▸ **WORK REQUIRED**
Print a faithful copy of the data below, word for word, with the pictures left out.

(Before-and-after coordinate records)
--------------------------------

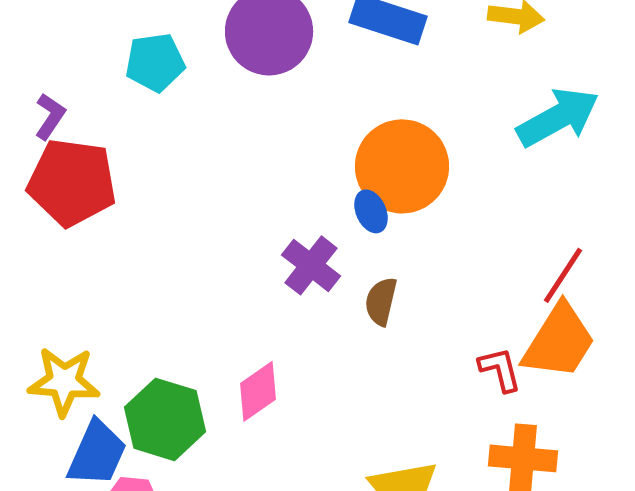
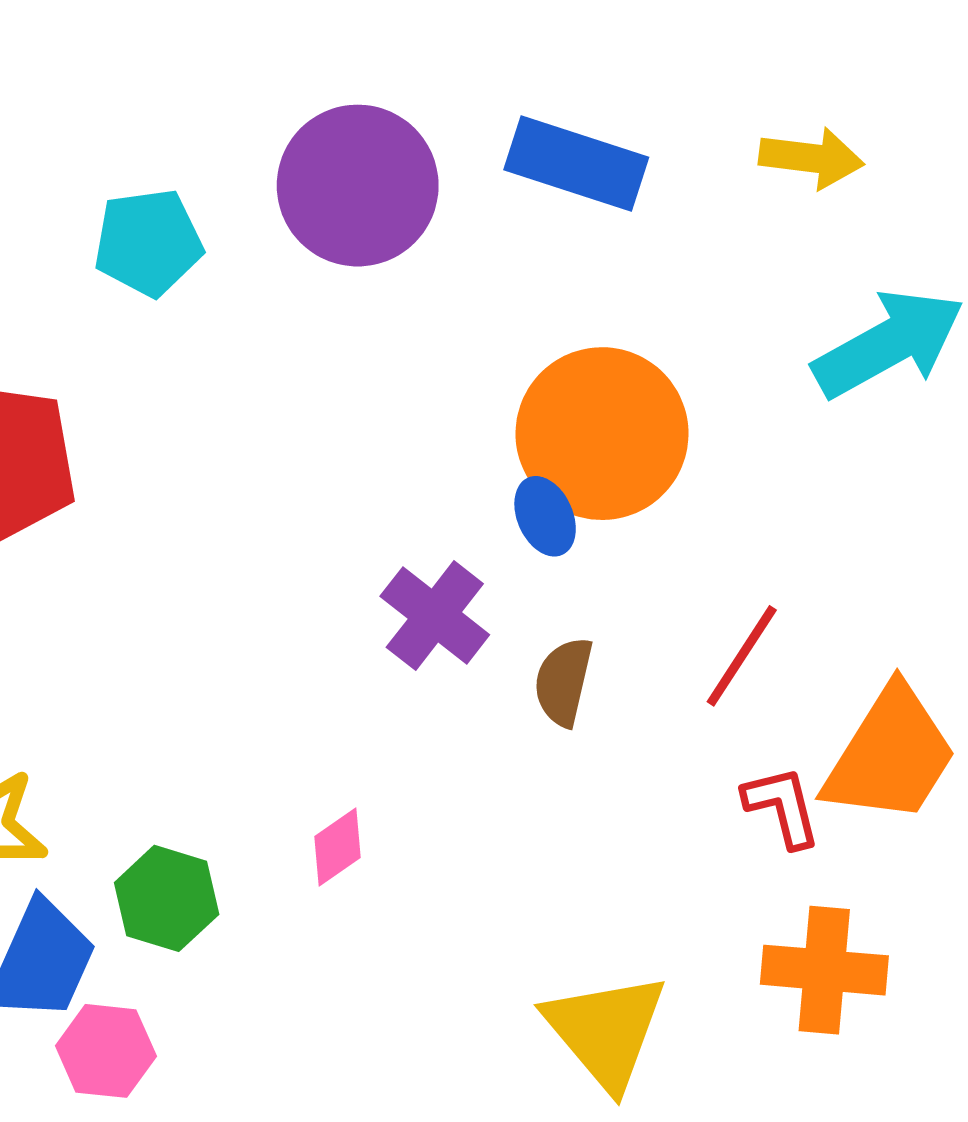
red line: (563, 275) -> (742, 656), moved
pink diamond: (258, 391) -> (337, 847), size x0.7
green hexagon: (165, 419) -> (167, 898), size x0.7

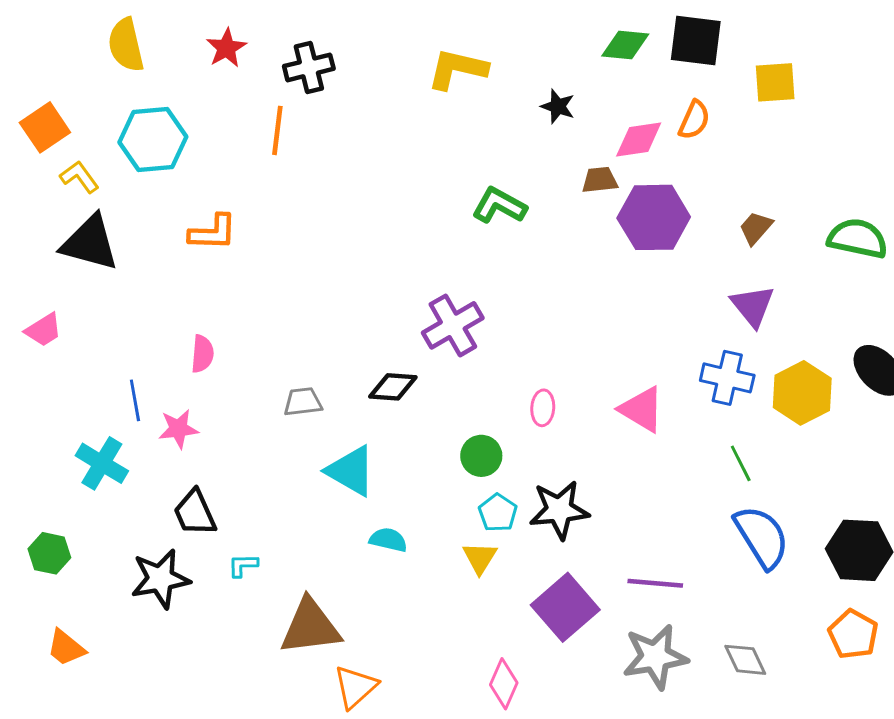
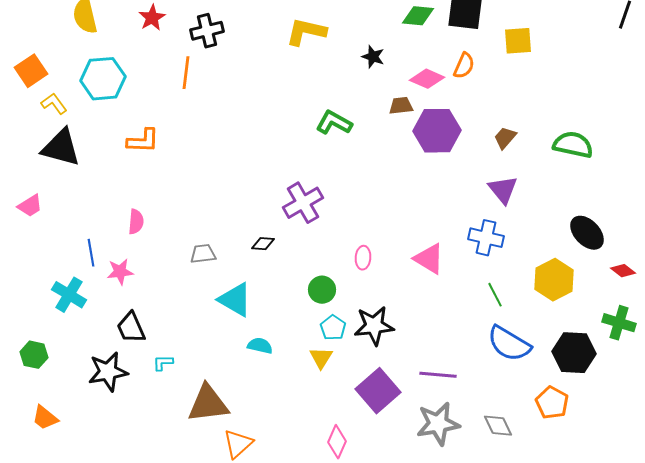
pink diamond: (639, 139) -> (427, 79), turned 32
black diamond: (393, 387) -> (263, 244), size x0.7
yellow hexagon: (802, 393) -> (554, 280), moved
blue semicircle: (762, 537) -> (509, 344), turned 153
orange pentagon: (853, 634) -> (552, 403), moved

--------------------------------

▸ **RESPONSE BOX**
red line: (563, 275) -> (742, 656), moved
pink diamond: (258, 391) -> (337, 847), size x0.7
green hexagon: (165, 419) -> (167, 898), size x0.7

pink diamond: (639, 139) -> (427, 79), turned 32
black diamond: (393, 387) -> (263, 244), size x0.7
yellow hexagon: (802, 393) -> (554, 280), moved
blue semicircle: (762, 537) -> (509, 344), turned 153
orange pentagon: (853, 634) -> (552, 403), moved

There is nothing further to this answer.